**WHAT IS BEING ASKED**
Produce a word-for-word copy of the lines from the one that contains "pink trapezoid: rotated 48 degrees clockwise" to the final line of the data below, with all pictures dropped.

BEGIN GIVEN DATA

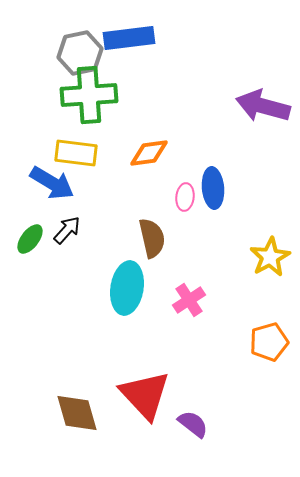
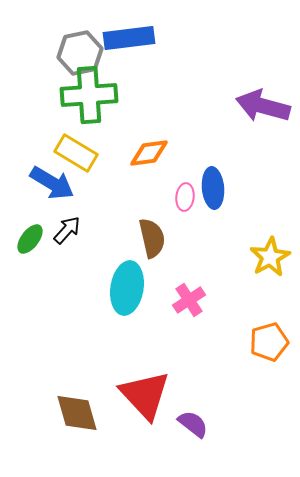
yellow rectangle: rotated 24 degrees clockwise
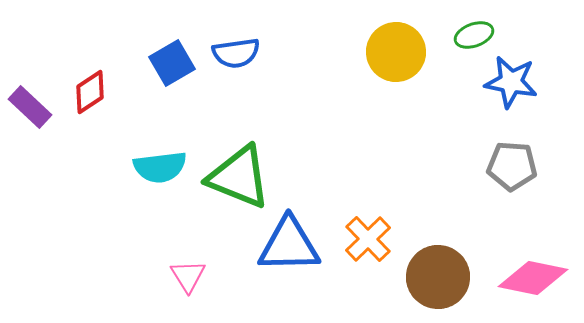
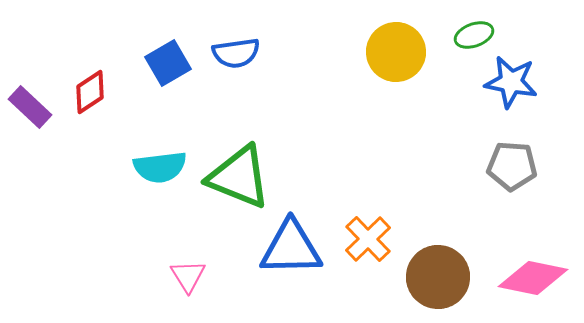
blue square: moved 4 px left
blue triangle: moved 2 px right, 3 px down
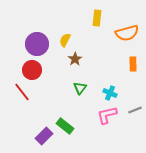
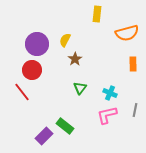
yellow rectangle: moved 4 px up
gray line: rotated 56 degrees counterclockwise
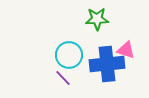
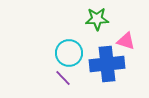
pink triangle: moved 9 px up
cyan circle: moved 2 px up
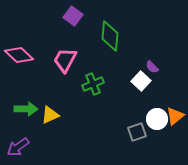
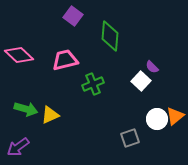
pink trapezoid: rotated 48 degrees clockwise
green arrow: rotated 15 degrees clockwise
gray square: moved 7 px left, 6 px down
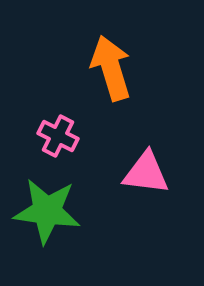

END GIVEN DATA

**RESPONSE**
pink trapezoid: rotated 48 degrees clockwise
green arrow: rotated 15 degrees clockwise
gray square: moved 7 px left, 6 px down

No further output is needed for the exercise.